▶ _Problem_
Repeat the listing word for word, but skip any pictures.
-------
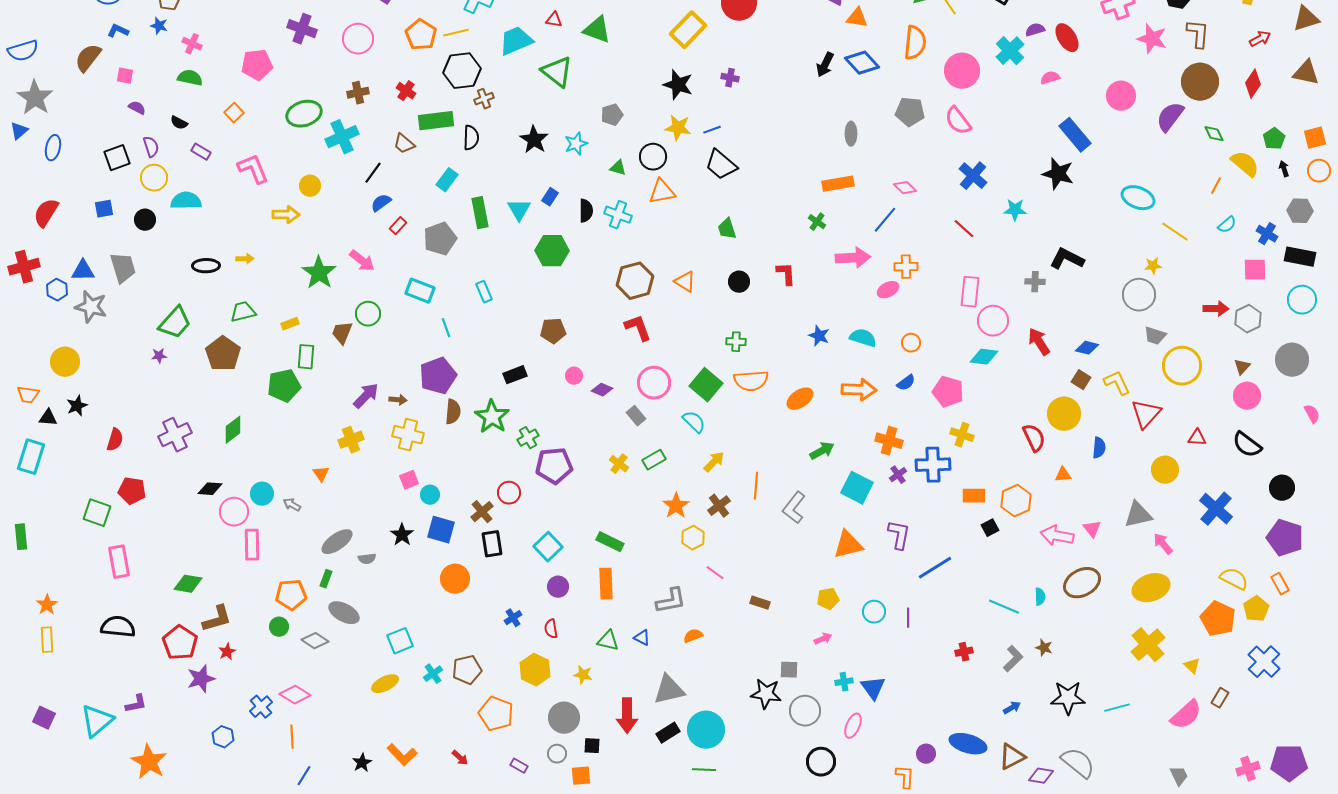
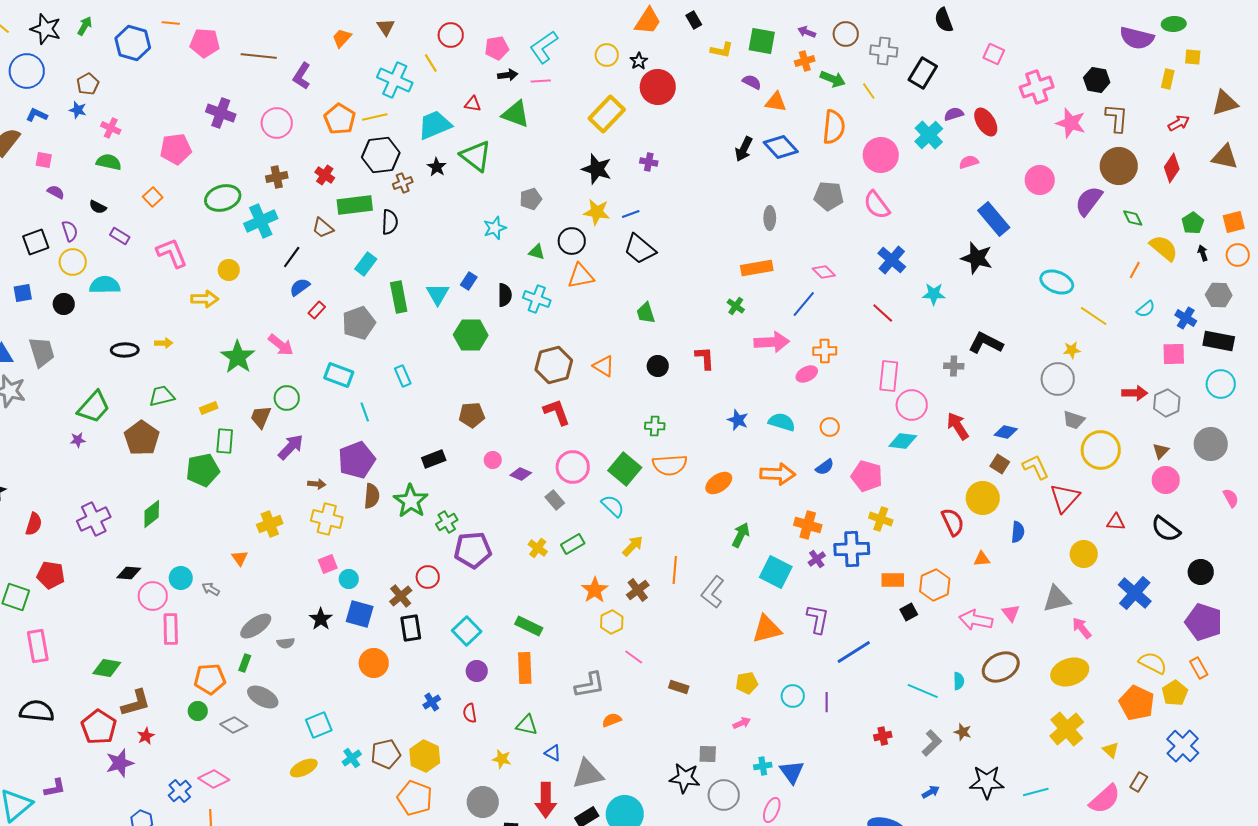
black star: (534, 140) -> (437, 167), moved, size x0.7
purple arrow: (366, 396) -> (291, 447), moved
green arrow: (822, 451) -> (741, 535), turned -35
blue triangle: (642, 638) -> (553, 753), moved
yellow hexagon: (535, 670) -> (425, 756), moved

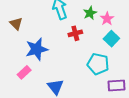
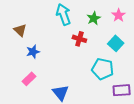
pink star: (107, 19) -> (119, 15), moved
red cross: (75, 33) -> (79, 39), turned 32
blue star: (37, 49) -> (33, 52), moved, size x0.6

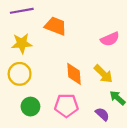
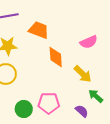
orange diamond: (74, 74) -> (56, 57), moved
green circle: (30, 107) -> (24, 109), moved

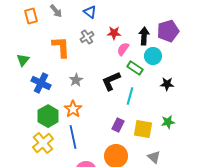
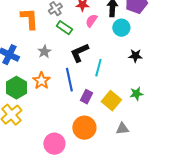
green rectangle: (135, 68) -> (64, 28), moved
yellow square: (143, 129) -> (111, 101), turned 30
blue line: (73, 137) -> (69, 80), moved
gray triangle: (154, 157) -> (122, 129), turned -48

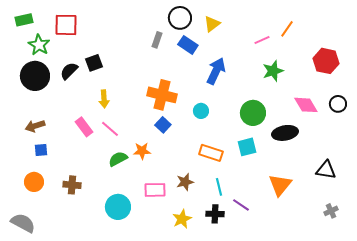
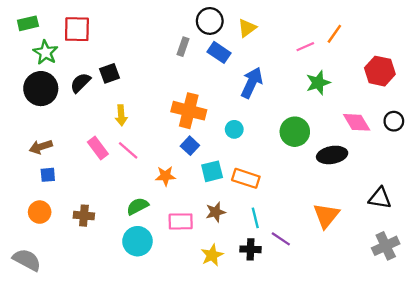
cyan square: (247, 147) -> (212, 171), moved
green semicircle: (118, 159) -> (137, 206), moved
gray cross: (331, 211) -> (386, 246), size x1.6

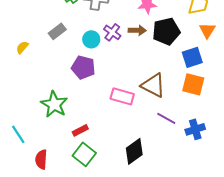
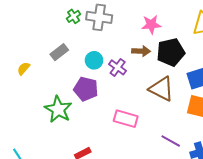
purple cross: (112, 32) -> (118, 67), moved
brown triangle: (153, 85) -> (161, 89), moved
green star: (54, 104) -> (58, 109), moved

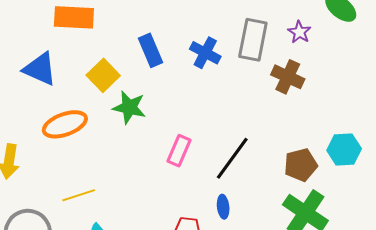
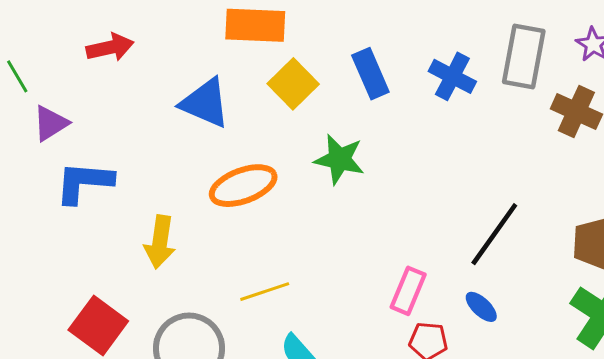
yellow square: (103, 75) -> (293, 84), moved
pink rectangle: (179, 151) -> (408, 291), moved
blue ellipse: (223, 207) -> (481, 307), turned -40

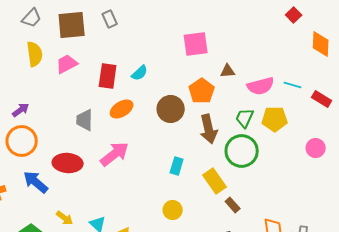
-------
▶ _Answer box_
black star: (534, 140) -> (437, 167), moved, size x0.7
purple arrow: (366, 396) -> (291, 447), moved
green arrow: (822, 451) -> (741, 535), turned -35
blue triangle: (642, 638) -> (553, 753), moved
yellow hexagon: (535, 670) -> (425, 756), moved

pink star: (107, 19) -> (119, 15), moved
red cross: (75, 33) -> (79, 39), turned 32
blue star: (37, 49) -> (33, 52), moved, size x0.6

orange diamond: (74, 74) -> (56, 57), moved
green circle: (30, 107) -> (24, 109), moved

green rectangle: (135, 68) -> (64, 28), moved
yellow square: (143, 129) -> (111, 101), turned 30
blue line: (73, 137) -> (69, 80), moved
gray triangle: (154, 157) -> (122, 129), turned -48

cyan square: (247, 147) -> (212, 171), moved
green semicircle: (118, 159) -> (137, 206), moved
gray cross: (331, 211) -> (386, 246), size x1.6

purple cross: (112, 32) -> (118, 67), moved
brown triangle: (153, 85) -> (161, 89), moved
green star: (54, 104) -> (58, 109), moved

yellow square: (103, 75) -> (293, 84), moved
pink rectangle: (179, 151) -> (408, 291), moved
blue ellipse: (223, 207) -> (481, 307), turned -40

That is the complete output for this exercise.